_SOURCE MATERIAL_:

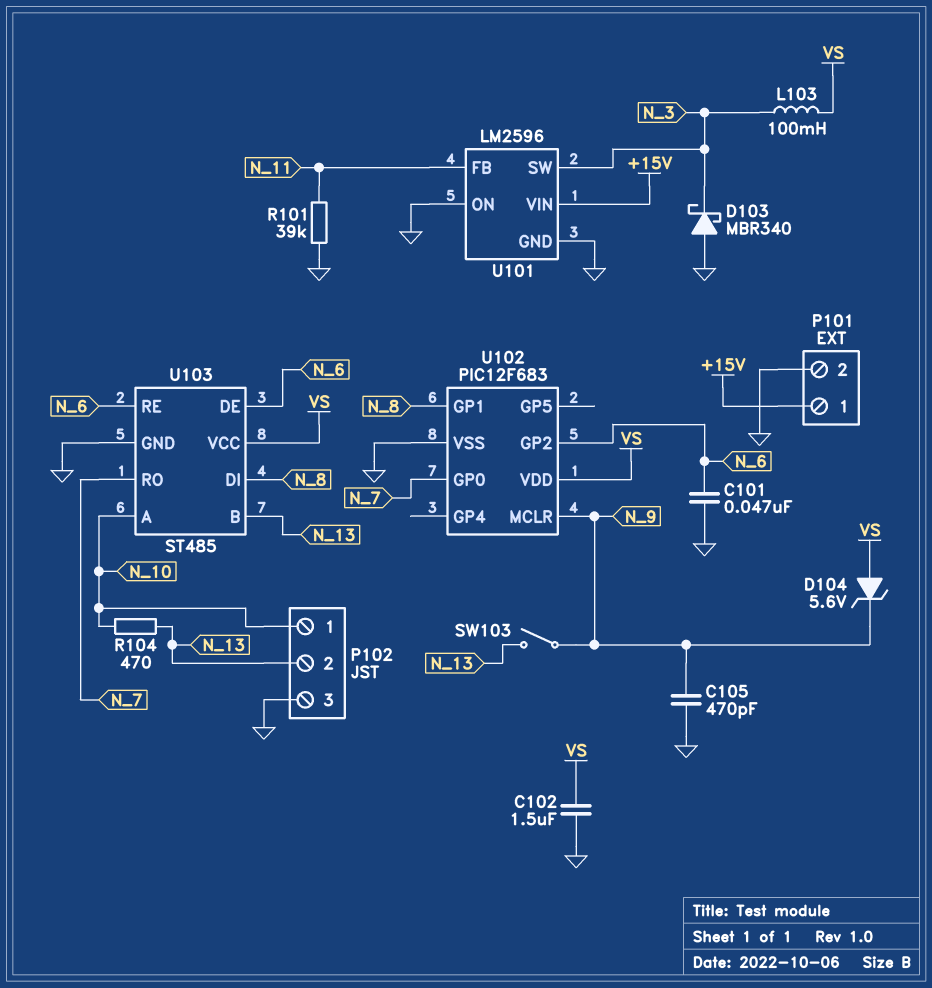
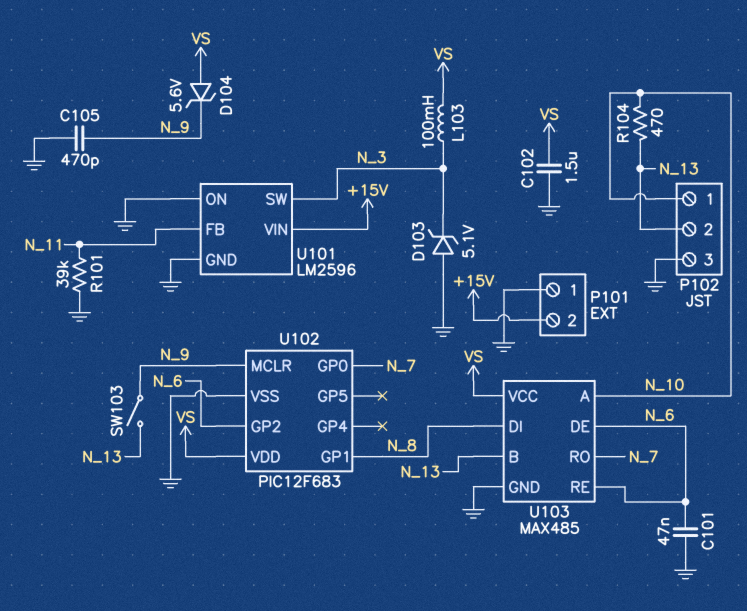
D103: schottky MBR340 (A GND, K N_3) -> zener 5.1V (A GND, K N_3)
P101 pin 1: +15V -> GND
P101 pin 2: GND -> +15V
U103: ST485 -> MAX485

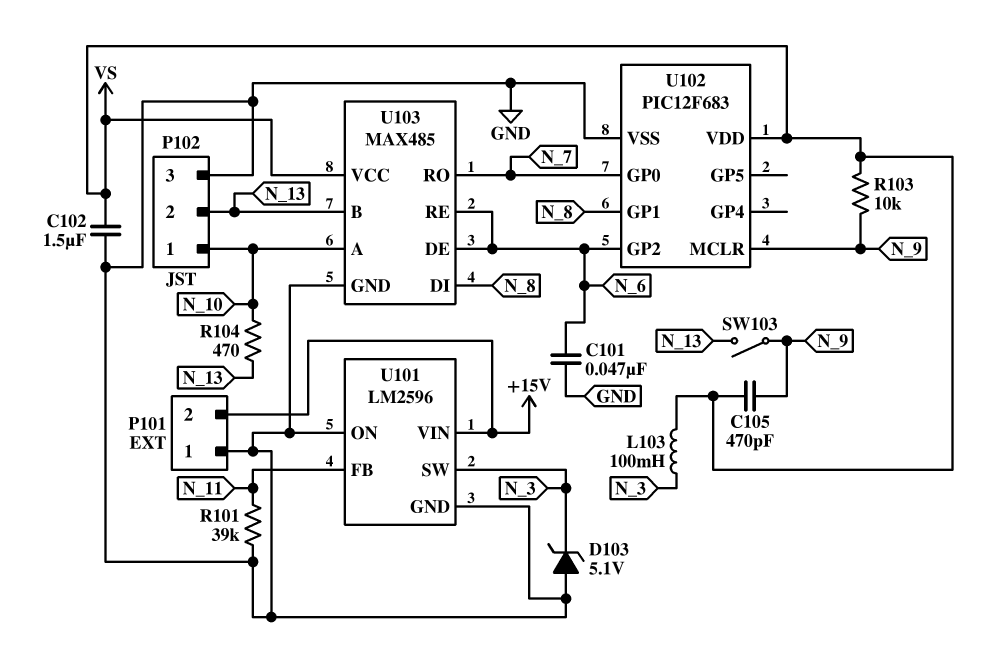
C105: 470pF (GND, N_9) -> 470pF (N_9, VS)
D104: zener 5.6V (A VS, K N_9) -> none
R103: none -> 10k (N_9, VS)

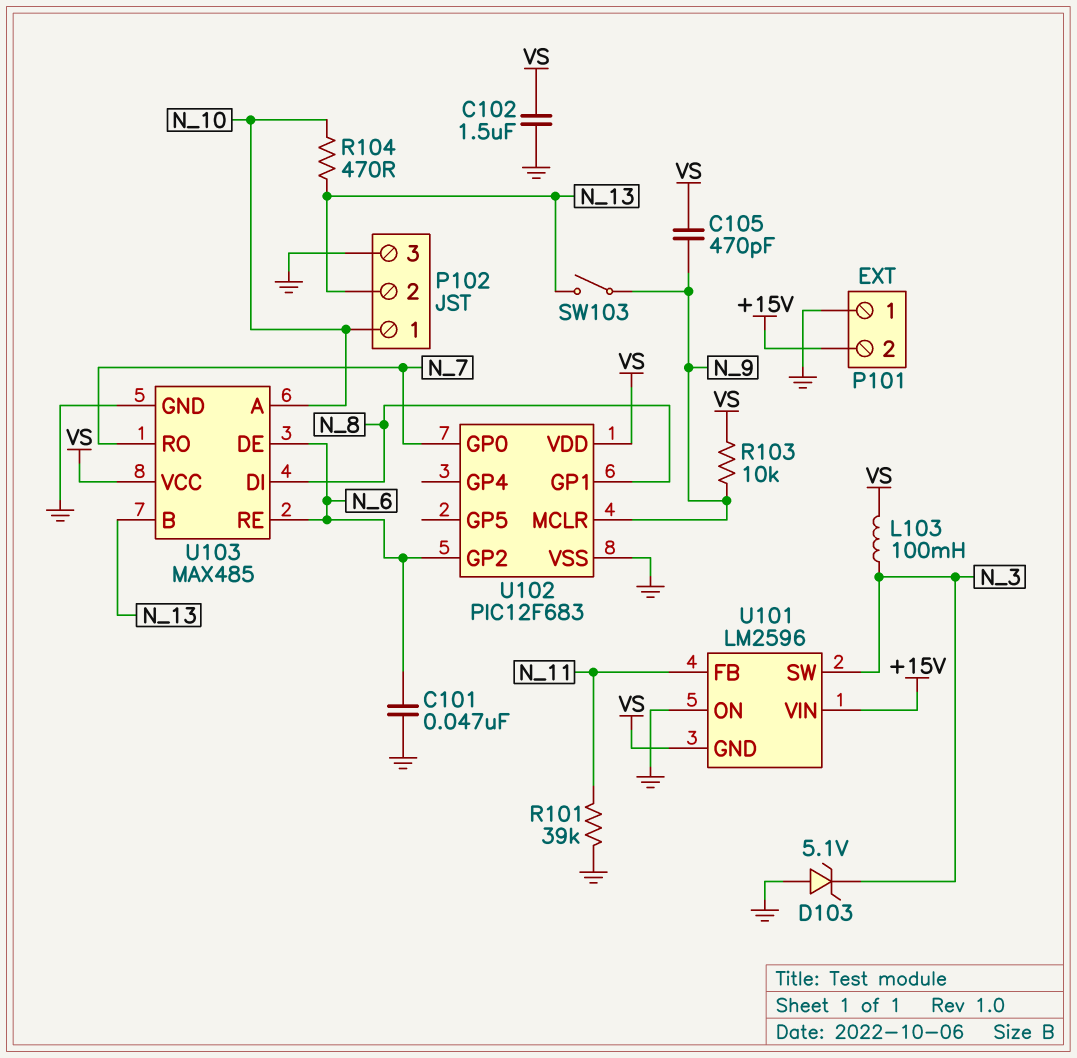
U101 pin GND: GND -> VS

_EXERCISE INSTRUCTIONS_: Your reply should be the entries above, repeated exactly and free of pictures.

_THE COMPLETED TASK_:
D103: schottky MBR340 (A GND, K N_3) -> zener 5.1V (A GND, K N_3)
P101 pin 1: +15V -> GND
P101 pin 2: GND -> +15V
U103: ST485 -> MAX485

C105: 470pF (GND, N_9) -> 470pF (N_9, VS)
D104: zener 5.6V (A VS, K N_9) -> none
R103: none -> 10k (N_9, VS)

U101 pin GND: GND -> VS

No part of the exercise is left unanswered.